## Required action:
Read through the listing and copy every line that contains the word "plus".
----
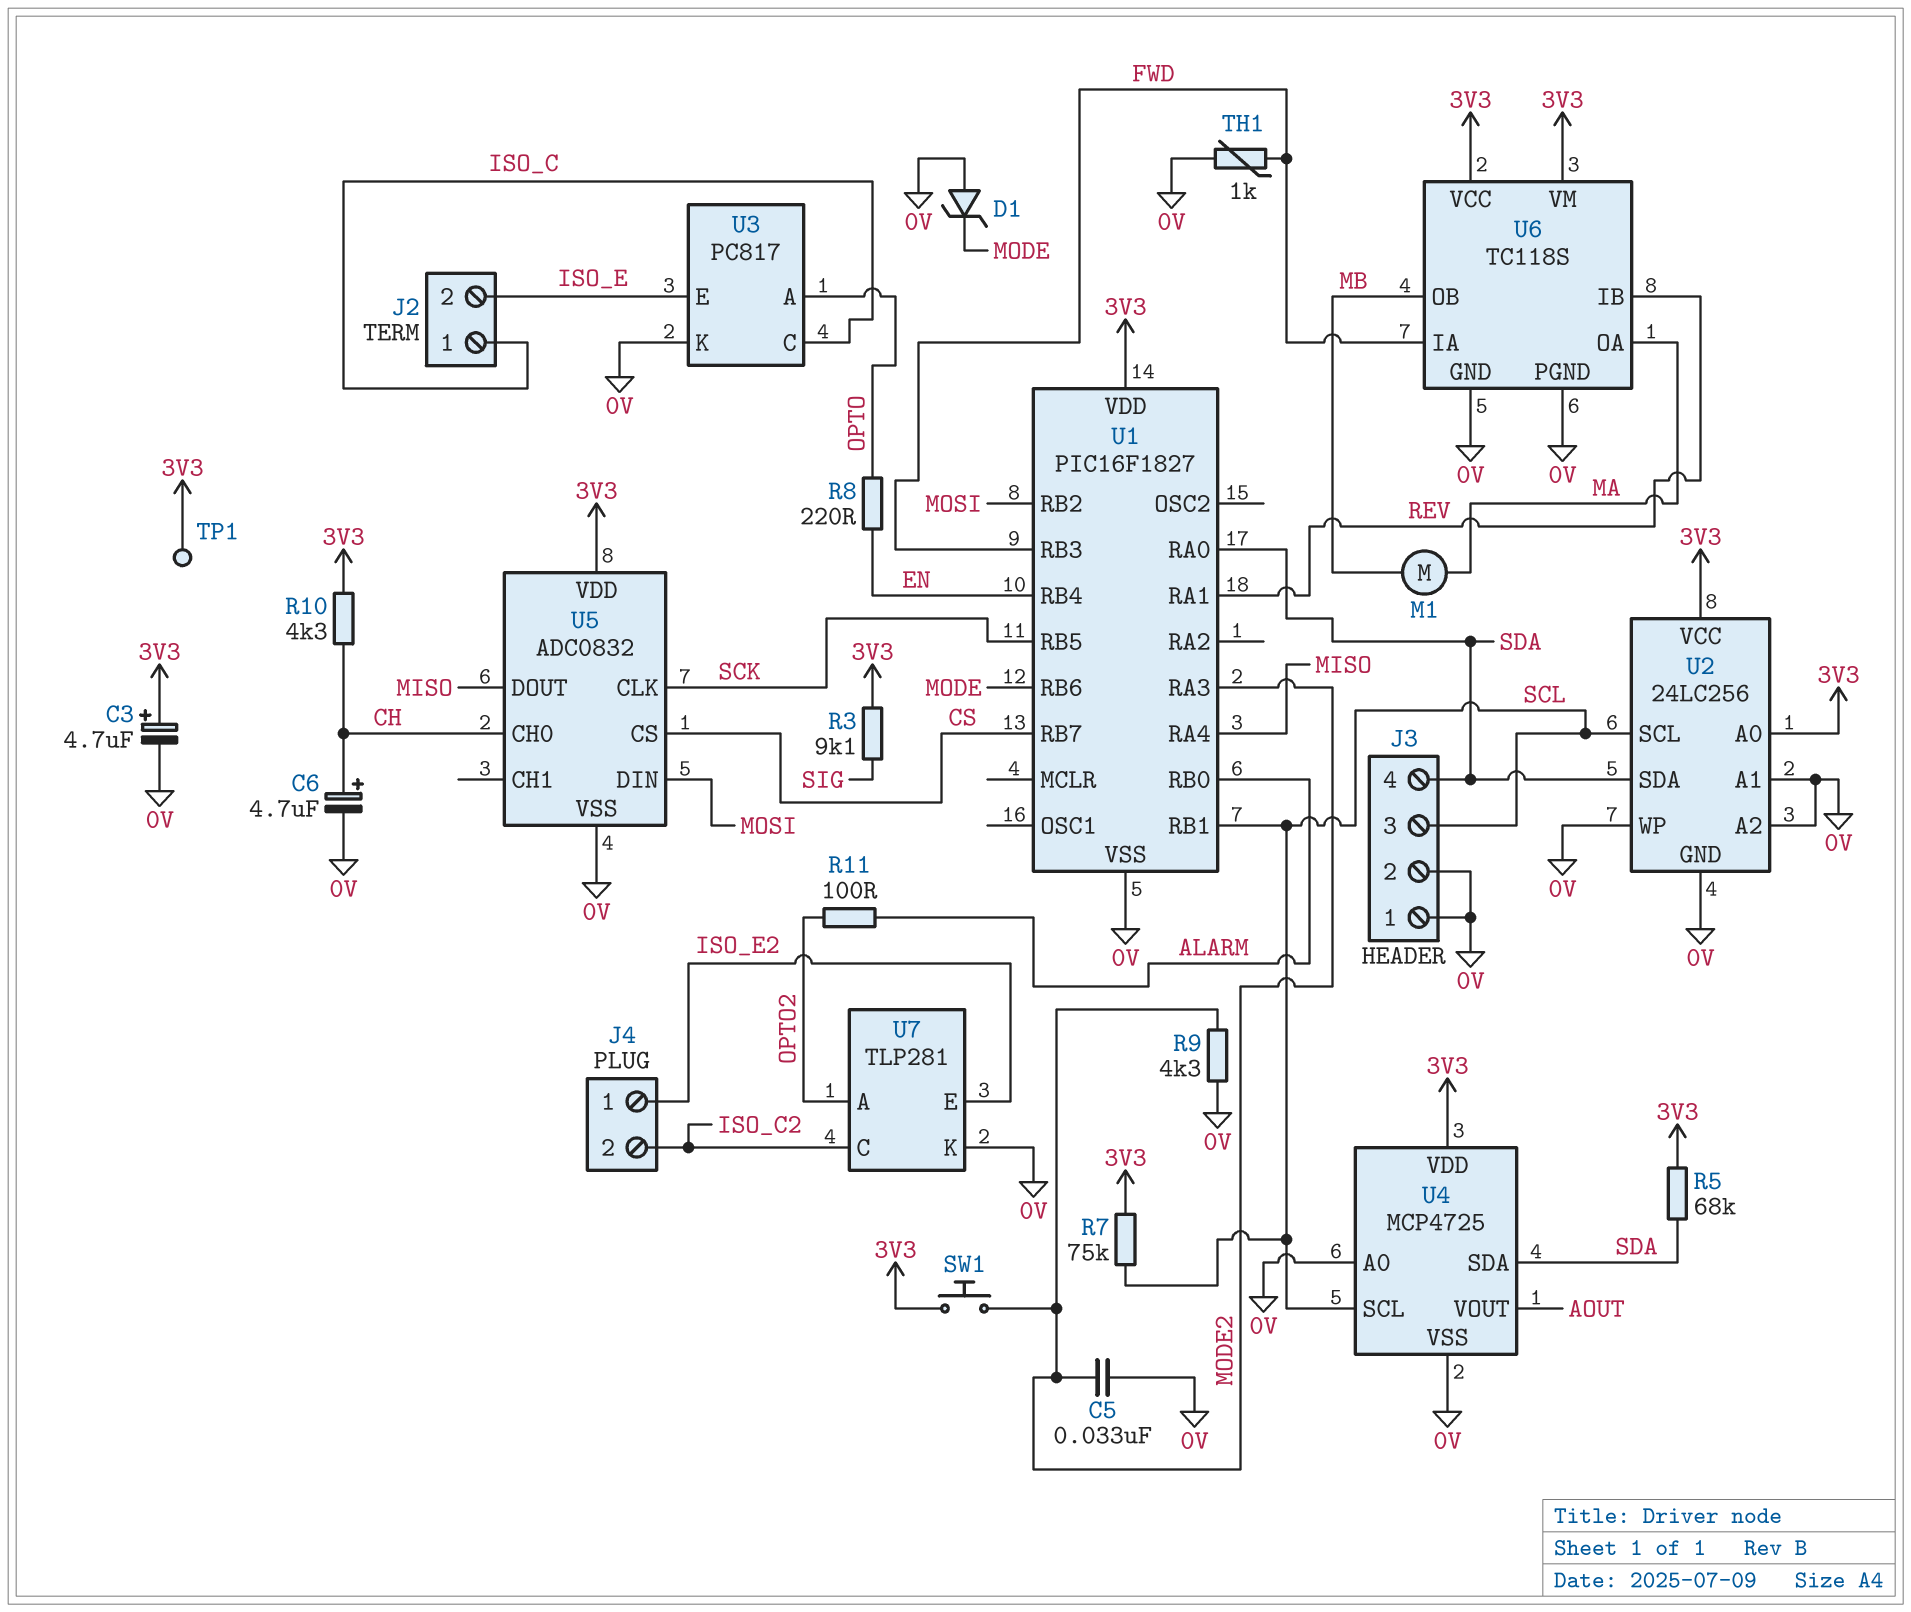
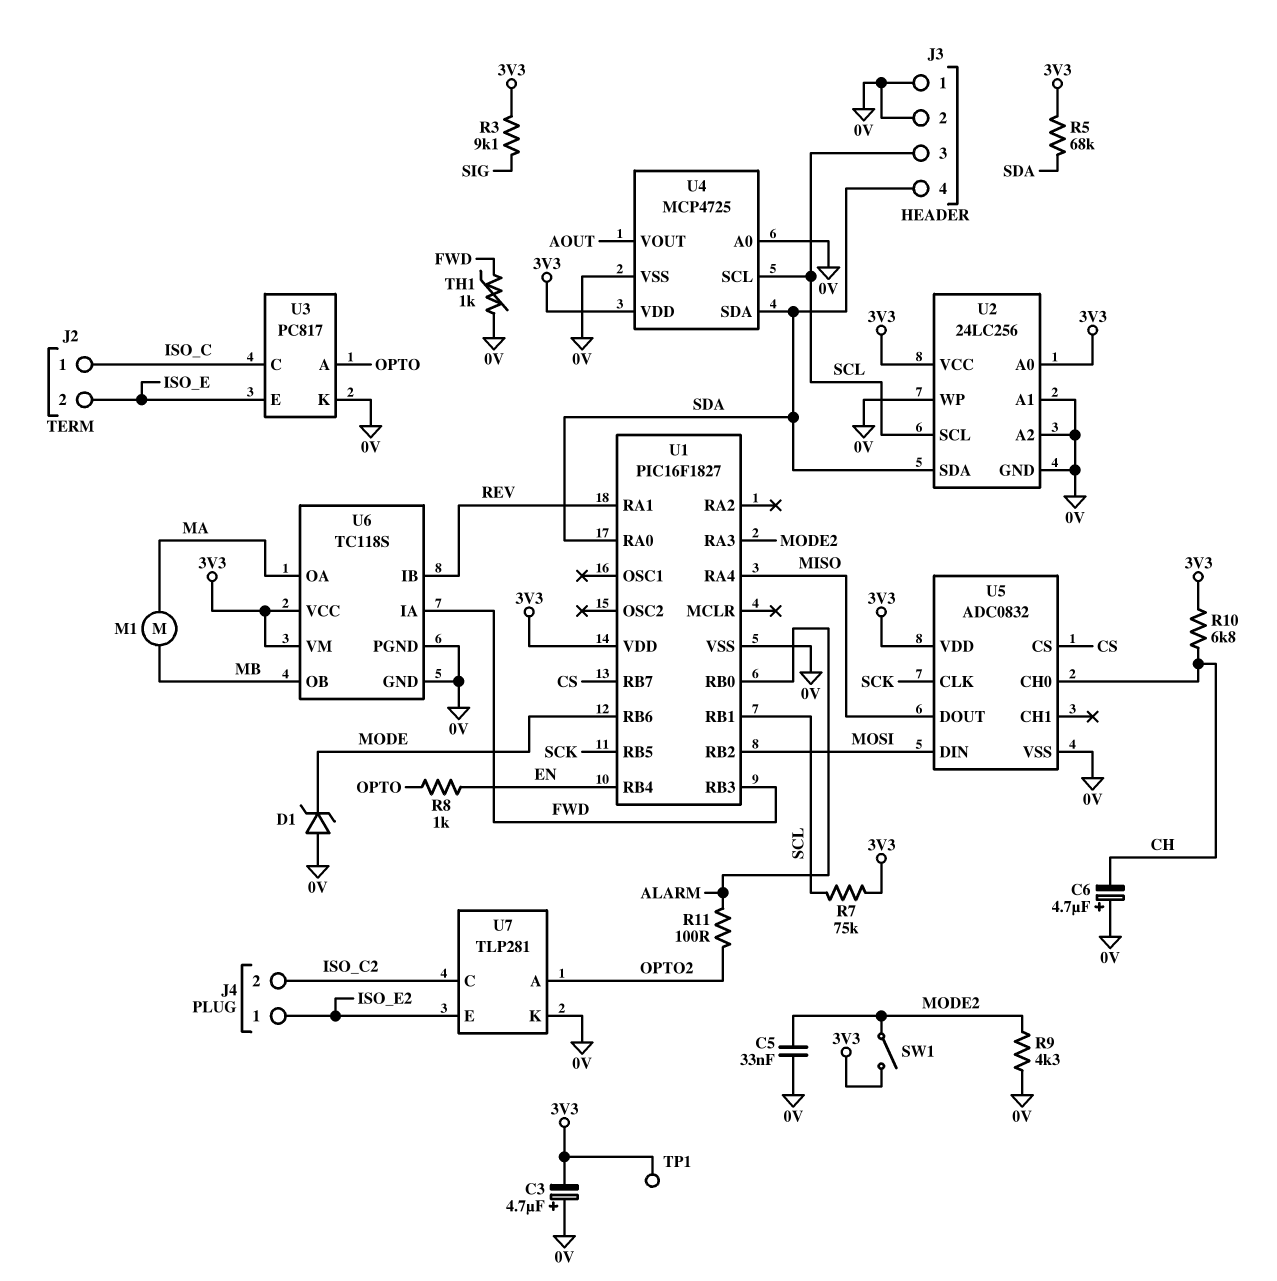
C3: 4.7uF (plus 3V3, minus 0V) -> 4.7uF (plus 0V, minus 3V3)
C6: 4.7uF (plus CH, minus 0V) -> 4.7uF (plus 0V, minus CH)
R8: 220 (EN, OPTO) -> 1k (EN, OPTO)
R10: 4.3k (3V3, CH) -> 6.8k (3V3, CH)
SW1: button (3V3, MODE2) -> switch (3V3, MODE2)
----
## Answer space:
C3: 4.7uF (plus 3V3, minus 0V) -> 4.7uF (plus 0V, minus 3V3)
C6: 4.7uF (plus CH, minus 0V) -> 4.7uF (plus 0V, minus CH)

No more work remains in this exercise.